WORK REQUIRED:
Update these lines by replacing "striped shirt at upper right" with "striped shirt at top right" wherever it occurs, and leave everything else unchanged.

DATA FOR THIS TASK:
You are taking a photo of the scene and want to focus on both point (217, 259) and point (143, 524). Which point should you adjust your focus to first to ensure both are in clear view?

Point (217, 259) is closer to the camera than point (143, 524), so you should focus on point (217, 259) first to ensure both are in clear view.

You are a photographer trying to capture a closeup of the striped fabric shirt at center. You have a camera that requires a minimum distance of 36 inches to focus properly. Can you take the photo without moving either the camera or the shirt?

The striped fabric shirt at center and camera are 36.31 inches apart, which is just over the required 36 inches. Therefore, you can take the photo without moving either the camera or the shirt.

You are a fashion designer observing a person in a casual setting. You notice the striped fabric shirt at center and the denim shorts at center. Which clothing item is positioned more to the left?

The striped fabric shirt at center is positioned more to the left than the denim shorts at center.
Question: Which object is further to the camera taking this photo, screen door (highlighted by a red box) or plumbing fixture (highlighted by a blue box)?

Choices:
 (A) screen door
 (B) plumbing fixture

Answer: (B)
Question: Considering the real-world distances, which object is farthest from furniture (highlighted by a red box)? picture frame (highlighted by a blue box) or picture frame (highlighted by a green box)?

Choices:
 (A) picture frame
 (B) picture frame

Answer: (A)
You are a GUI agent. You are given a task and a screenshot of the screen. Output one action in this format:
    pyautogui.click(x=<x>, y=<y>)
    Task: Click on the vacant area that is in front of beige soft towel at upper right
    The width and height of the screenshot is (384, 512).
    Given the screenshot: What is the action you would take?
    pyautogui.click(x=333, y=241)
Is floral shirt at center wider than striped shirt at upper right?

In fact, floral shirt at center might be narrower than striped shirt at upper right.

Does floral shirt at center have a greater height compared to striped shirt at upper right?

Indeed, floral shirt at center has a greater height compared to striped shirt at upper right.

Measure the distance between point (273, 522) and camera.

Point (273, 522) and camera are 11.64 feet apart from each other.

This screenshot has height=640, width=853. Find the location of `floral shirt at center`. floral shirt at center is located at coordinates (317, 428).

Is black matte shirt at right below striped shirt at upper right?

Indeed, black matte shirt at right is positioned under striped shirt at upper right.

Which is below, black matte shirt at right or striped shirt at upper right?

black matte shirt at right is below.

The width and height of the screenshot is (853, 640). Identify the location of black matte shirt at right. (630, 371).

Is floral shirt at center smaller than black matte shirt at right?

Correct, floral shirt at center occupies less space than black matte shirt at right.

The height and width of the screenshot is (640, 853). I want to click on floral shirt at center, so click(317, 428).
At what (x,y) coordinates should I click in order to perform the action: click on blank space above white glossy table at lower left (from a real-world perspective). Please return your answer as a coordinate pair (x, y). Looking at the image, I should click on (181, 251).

RESPONSE TO THIS TASK:
You are taking a photo of the scene and want to focus on both point (217, 259) and point (143, 524). Which point should you adjust your focus to first to ensure both are in clear view?

Point (217, 259) is closer to the camera than point (143, 524), so you should focus on point (217, 259) first to ensure both are in clear view.

You are a photographer trying to capture a closeup of the striped fabric shirt at center. You have a camera that requires a minimum distance of 36 inches to focus properly. Can you take the photo without moving either the camera or the shirt?

The striped fabric shirt at center and camera are 36.31 inches apart, which is just over the required 36 inches. Therefore, you can take the photo without moving either the camera or the shirt.

You are a fashion designer observing a person in a casual setting. You notice the striped fabric shirt at center and the denim shorts at center. Which clothing item is positioned more to the left?

The striped fabric shirt at center is positioned more to the left than the denim shorts at center.
Question: Which object is further to the camera taking this photo, screen door (highlighted by a red box) or plumbing fixture (highlighted by a blue box)?

Choices:
 (A) screen door
 (B) plumbing fixture

Answer: (B)
Question: Considering the real-world distances, which object is farthest from furniture (highlighted by a red box)? picture frame (highlighted by a blue box) or picture frame (highlighted by a green box)?

Choices:
 (A) picture frame
 (B) picture frame

Answer: (A)
You are a GUI agent. You are given a task and a screenshot of the screen. Output one action in this format:
    pyautogui.click(x=<x>, y=<y>)
    Task: Click on the vacant area that is in front of beige soft towel at upper right
    The width and height of the screenshot is (384, 512).
    Given the screenshot: What is the action you would take?
    pyautogui.click(x=333, y=241)
Is floral shirt at center wider than striped shirt at top right?

In fact, floral shirt at center might be narrower than striped shirt at top right.

Does floral shirt at center have a greater height compared to striped shirt at top right?

Indeed, floral shirt at center has a greater height compared to striped shirt at top right.

Measure the distance between point (273, 522) and camera.

Point (273, 522) and camera are 11.64 feet apart from each other.

This screenshot has height=640, width=853. Find the location of `floral shirt at center`. floral shirt at center is located at coordinates (317, 428).

Is black matte shirt at right below striped shirt at top right?

Indeed, black matte shirt at right is positioned under striped shirt at top right.

Which is below, black matte shirt at right or striped shirt at top right?

black matte shirt at right is below.

The width and height of the screenshot is (853, 640). Identify the location of black matte shirt at right. (630, 371).

Is floral shirt at center smaller than black matte shirt at right?

Correct, floral shirt at center occupies less space than black matte shirt at right.

The height and width of the screenshot is (640, 853). I want to click on floral shirt at center, so click(317, 428).
At what (x,y) coordinates should I click in order to perform the action: click on blank space above white glossy table at lower left (from a real-world perspective). Please return your answer as a coordinate pair (x, y). Looking at the image, I should click on (181, 251).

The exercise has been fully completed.